** AVAILABLE DATA follows **
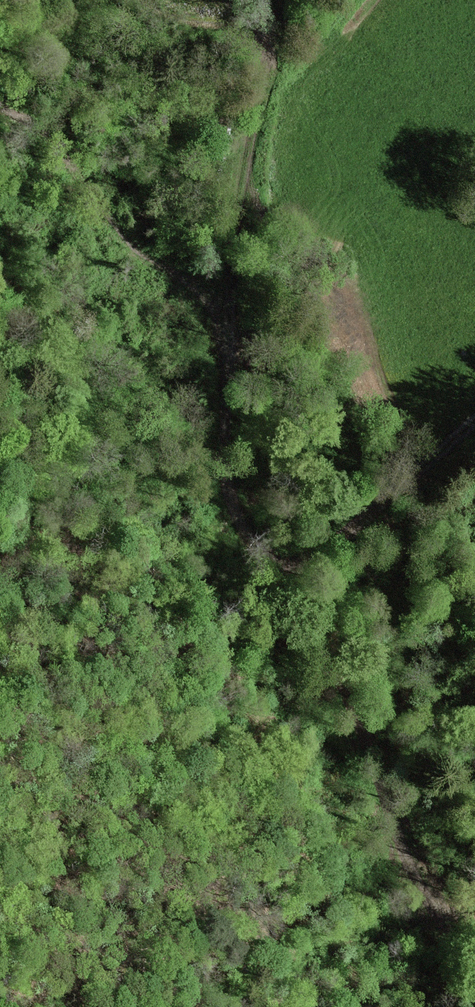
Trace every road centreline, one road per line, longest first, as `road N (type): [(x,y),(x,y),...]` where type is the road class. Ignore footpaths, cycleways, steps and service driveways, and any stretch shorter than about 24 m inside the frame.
road 1 (track): [(270,0),(234,259),(226,480),(266,569),(352,711),(419,887),(474,919)]
road 2 (track): [(474,421),(371,509),(266,569)]

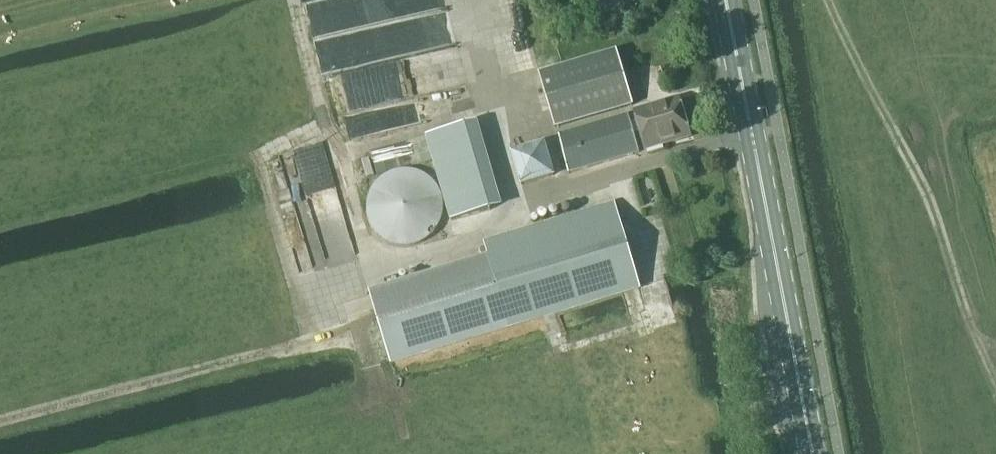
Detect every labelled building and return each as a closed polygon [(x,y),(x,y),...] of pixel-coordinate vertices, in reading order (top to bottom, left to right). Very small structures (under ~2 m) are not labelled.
[(618,51),(540,74),(556,128),(634,105),(618,51)] [(665,145),(693,137),(683,105),(682,100),(682,99),(681,99),(669,103),(637,112),(647,144),(648,149),(648,150),(650,150),(665,145)] [(569,173),(642,152),(631,114),(558,135),(569,173)] [(479,122),(427,137),(452,221),(504,206),(479,122)] [(521,184),(553,174),(544,144),(512,153),(521,184)] [(370,294),(391,363),(640,287),(615,203),(484,242),(489,258),(370,294)]
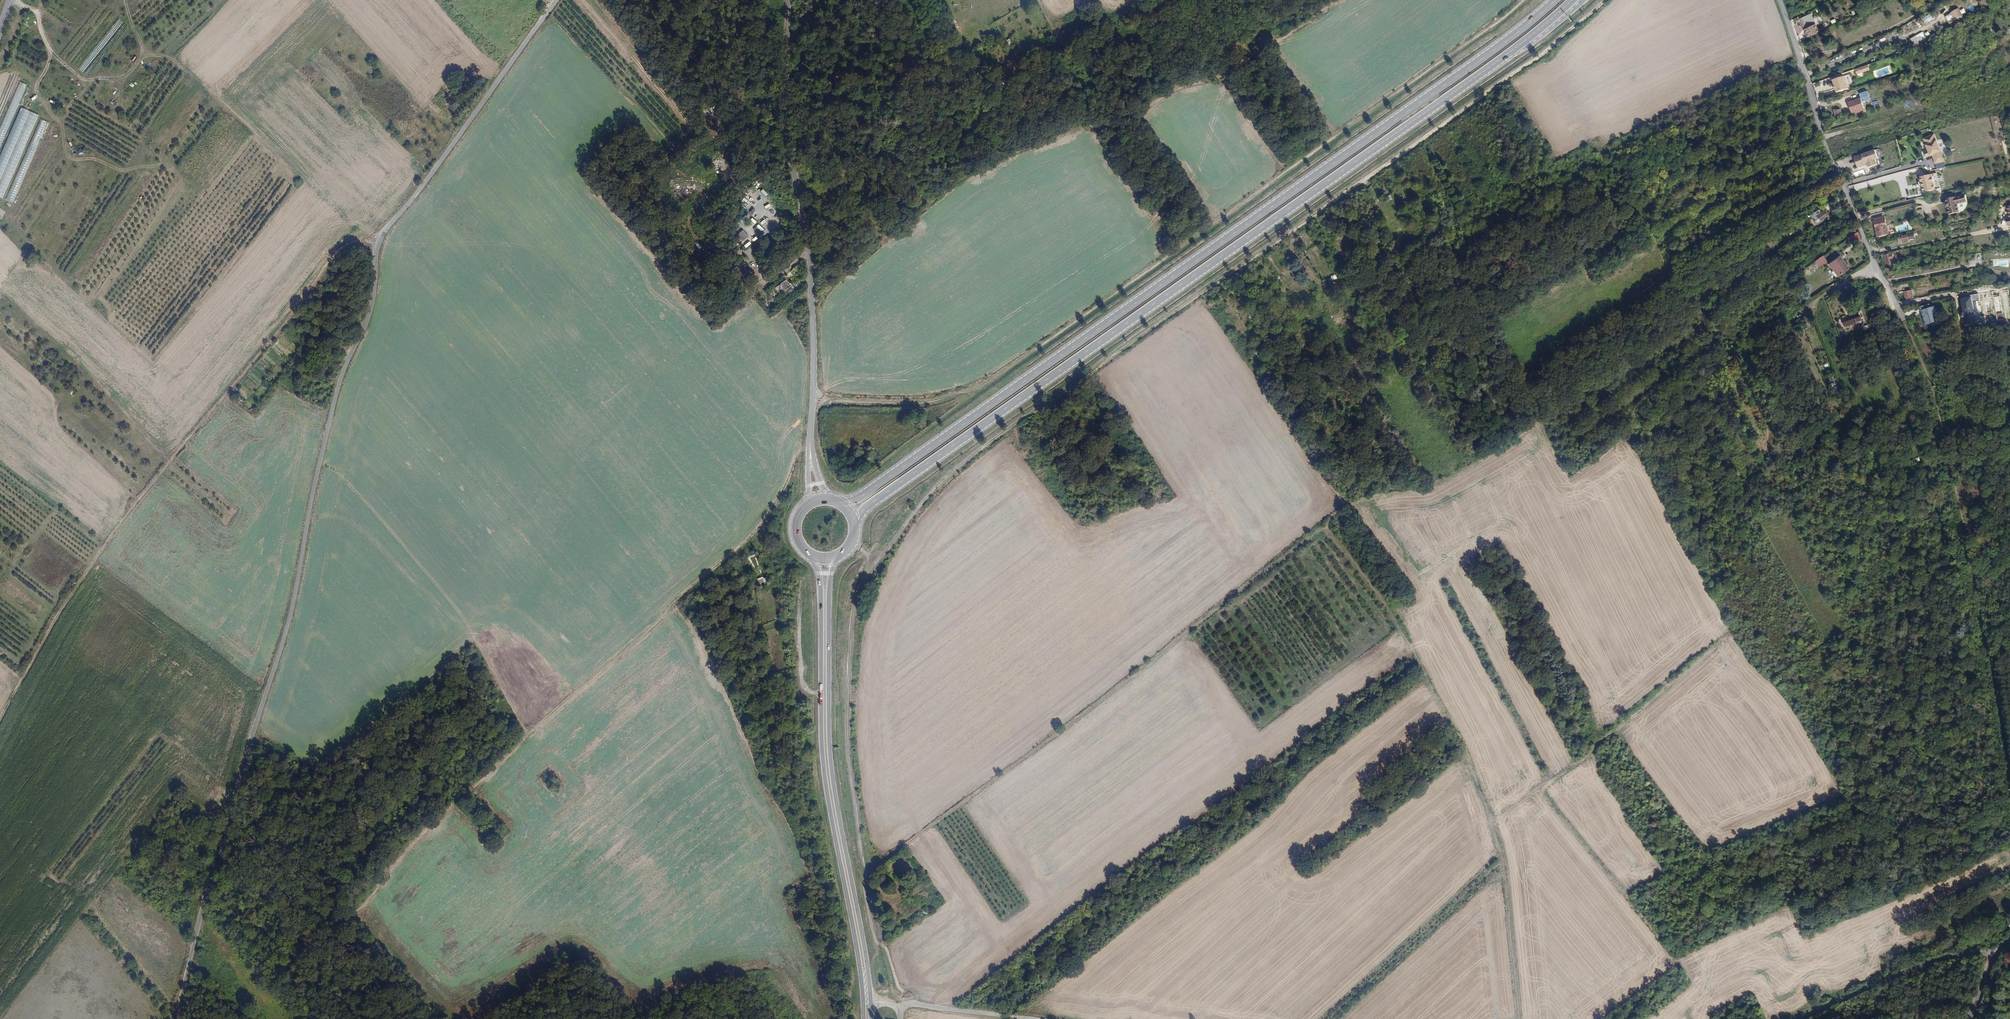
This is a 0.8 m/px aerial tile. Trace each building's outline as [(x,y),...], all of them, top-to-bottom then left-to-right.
** End of AVAILABLE DATA **
▶ [ABOUT THIS EXERCISE]:
Your copy of the records must be exact and must contain no pictures.

▶ [EXERCISE OUTPUT]:
Trace every road centreline, one road per line, longest first, as `road N (type): [(x,y),(x,y),...]` where type is the road class. Ignore footpaths, cycleways, steps and service driveways, and any stretch shorter than about 24 m inside the frame.
road 1 (track): [(270,0),(234,259),(226,480),(266,569),(352,711),(419,887),(474,919)]
road 2 (track): [(474,421),(371,509),(266,569)]

Detect every labelled building and return each as a closed polygon [(x,y),(x,y),...] of pixel-coordinate vertices, in reading order (top to bottom, left to right). Very small structures (under ~2 m) are not labelled.
[(618,51),(540,74),(556,128),(634,105),(618,51)] [(665,145),(693,137),(683,105),(682,100),(682,99),(681,99),(669,103),(637,112),(647,144),(648,149),(648,150),(650,150),(665,145)] [(569,173),(642,152),(631,114),(558,135),(569,173)] [(479,122),(427,137),(452,221),(504,206),(479,122)] [(521,184),(553,174),(544,144),(512,153),(521,184)] [(370,294),(391,363),(640,287),(615,203),(484,242),(489,258),(370,294)]
This is a 0.8 m/px aerial tile. Trace each building's outline as [(x,y),...], all of them, top-to-bottom then left-to-right.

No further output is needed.